Every line of the following records that includes "coordinates" should be copied.

Coordinate output tasks

****************************************

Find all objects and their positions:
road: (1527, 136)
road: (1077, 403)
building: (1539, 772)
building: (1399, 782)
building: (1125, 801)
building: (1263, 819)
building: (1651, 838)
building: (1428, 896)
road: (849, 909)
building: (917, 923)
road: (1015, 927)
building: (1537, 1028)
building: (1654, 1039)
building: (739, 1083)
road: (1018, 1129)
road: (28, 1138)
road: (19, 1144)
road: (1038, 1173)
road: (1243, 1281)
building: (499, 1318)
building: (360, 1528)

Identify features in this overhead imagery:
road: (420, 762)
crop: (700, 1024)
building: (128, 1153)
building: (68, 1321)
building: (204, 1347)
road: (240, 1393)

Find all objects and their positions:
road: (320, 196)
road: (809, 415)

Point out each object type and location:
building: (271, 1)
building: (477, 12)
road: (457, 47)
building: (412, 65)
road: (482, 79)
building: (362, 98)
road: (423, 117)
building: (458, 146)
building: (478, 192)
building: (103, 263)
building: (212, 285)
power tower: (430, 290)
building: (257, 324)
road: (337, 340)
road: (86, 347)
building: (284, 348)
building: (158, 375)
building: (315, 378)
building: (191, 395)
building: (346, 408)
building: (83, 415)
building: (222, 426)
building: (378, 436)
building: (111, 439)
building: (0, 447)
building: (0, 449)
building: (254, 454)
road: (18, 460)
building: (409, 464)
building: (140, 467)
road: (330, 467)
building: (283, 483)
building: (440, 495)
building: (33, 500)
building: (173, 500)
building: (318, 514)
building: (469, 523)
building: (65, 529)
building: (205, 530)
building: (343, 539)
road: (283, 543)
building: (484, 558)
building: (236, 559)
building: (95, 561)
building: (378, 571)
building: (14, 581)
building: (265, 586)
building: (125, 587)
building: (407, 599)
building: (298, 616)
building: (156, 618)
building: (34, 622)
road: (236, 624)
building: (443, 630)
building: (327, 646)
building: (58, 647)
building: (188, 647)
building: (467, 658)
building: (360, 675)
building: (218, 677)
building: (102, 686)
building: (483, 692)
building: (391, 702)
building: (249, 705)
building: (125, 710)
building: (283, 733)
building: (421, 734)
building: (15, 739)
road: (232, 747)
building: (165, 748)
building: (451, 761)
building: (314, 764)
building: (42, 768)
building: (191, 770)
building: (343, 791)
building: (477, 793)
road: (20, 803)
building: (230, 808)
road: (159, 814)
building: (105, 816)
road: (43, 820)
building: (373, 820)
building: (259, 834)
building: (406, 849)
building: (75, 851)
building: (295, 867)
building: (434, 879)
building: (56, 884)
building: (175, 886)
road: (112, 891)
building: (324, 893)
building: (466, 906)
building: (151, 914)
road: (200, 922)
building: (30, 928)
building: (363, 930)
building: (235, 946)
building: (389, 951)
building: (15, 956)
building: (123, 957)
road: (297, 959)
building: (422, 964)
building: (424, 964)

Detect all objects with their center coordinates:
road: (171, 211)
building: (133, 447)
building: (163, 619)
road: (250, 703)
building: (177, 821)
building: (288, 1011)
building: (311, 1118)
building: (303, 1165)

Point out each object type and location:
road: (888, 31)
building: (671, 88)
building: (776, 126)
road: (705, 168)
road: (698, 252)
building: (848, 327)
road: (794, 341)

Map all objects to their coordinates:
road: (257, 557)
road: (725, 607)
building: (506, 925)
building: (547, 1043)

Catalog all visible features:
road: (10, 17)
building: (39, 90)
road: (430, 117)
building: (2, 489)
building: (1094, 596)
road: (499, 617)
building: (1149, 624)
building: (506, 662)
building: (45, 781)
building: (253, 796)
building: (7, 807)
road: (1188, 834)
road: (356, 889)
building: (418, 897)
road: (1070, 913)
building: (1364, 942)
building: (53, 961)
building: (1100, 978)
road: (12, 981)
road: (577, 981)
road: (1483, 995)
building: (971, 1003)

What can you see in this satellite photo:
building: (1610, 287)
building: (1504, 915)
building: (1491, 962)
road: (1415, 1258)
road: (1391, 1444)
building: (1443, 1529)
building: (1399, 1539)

****************************************

#### PROBLEM SOLUTION
Detect all objects with their center coordinates:
Map all objects to their coordinates:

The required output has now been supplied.